::: Exercise materials

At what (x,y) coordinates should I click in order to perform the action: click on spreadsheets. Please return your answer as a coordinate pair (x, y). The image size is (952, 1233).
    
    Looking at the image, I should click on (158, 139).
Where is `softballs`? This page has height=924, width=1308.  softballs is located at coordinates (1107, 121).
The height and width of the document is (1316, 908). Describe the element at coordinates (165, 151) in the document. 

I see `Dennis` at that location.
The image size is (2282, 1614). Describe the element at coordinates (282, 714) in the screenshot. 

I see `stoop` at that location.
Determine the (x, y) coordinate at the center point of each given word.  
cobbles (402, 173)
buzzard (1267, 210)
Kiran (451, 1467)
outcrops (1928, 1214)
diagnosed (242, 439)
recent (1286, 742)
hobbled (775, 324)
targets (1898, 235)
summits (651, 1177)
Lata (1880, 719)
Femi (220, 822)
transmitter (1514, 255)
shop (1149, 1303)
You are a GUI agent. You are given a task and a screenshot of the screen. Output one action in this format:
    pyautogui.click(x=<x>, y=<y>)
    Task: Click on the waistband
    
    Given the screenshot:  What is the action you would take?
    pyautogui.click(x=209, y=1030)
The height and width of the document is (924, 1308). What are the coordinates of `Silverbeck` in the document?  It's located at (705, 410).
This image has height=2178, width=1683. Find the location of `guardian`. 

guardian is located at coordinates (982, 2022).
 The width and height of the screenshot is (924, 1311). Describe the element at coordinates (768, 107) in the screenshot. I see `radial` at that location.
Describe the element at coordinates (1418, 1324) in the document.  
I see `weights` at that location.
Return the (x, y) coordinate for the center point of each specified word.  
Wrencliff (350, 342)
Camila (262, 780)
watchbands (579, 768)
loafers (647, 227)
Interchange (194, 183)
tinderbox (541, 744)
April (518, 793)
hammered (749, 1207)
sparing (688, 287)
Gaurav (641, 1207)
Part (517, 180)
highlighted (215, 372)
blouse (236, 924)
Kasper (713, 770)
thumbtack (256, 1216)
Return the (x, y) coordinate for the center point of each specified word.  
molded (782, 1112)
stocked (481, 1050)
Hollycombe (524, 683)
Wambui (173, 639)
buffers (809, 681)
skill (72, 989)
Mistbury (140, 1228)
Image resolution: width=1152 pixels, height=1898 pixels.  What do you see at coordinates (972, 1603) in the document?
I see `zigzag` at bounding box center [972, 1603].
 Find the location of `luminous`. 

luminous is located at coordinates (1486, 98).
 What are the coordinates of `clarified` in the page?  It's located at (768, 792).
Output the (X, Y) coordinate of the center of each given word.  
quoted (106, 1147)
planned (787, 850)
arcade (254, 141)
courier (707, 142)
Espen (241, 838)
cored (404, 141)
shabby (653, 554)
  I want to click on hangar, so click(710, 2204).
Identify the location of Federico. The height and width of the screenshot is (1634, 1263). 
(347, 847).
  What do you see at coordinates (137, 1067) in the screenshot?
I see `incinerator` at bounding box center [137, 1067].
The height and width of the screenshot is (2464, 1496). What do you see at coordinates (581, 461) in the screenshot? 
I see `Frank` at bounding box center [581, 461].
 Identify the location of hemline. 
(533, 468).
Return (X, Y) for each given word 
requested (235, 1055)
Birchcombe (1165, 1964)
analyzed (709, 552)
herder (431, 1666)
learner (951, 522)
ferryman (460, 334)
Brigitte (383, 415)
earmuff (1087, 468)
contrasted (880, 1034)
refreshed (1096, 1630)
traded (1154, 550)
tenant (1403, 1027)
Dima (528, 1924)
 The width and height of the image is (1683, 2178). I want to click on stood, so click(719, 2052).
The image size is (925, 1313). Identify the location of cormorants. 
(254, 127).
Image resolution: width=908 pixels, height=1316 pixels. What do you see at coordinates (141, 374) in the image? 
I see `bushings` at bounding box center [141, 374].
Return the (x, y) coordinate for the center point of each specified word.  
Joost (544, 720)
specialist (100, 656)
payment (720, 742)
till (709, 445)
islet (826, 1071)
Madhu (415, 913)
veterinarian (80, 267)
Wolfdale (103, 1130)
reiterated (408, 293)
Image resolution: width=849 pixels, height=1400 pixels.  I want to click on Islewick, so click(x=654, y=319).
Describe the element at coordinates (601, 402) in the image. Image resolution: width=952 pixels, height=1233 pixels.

::::::

## Exercise
Which lines of the listing run from the line containing "The image size is (2282, 1614)." through the line containing "shop (1149, 1303)"? Copy them out word for word, including both of those lines.

## Solution for this problem
The image size is (2282, 1614). Describe the element at coordinates (282, 714) in the screenshot. 

I see `stoop` at that location.
Determine the (x, y) coordinate at the center point of each given word.  
cobbles (402, 173)
buzzard (1267, 210)
Kiran (451, 1467)
outcrops (1928, 1214)
diagnosed (242, 439)
recent (1286, 742)
hobbled (775, 324)
targets (1898, 235)
summits (651, 1177)
Lata (1880, 719)
Femi (220, 822)
transmitter (1514, 255)
shop (1149, 1303)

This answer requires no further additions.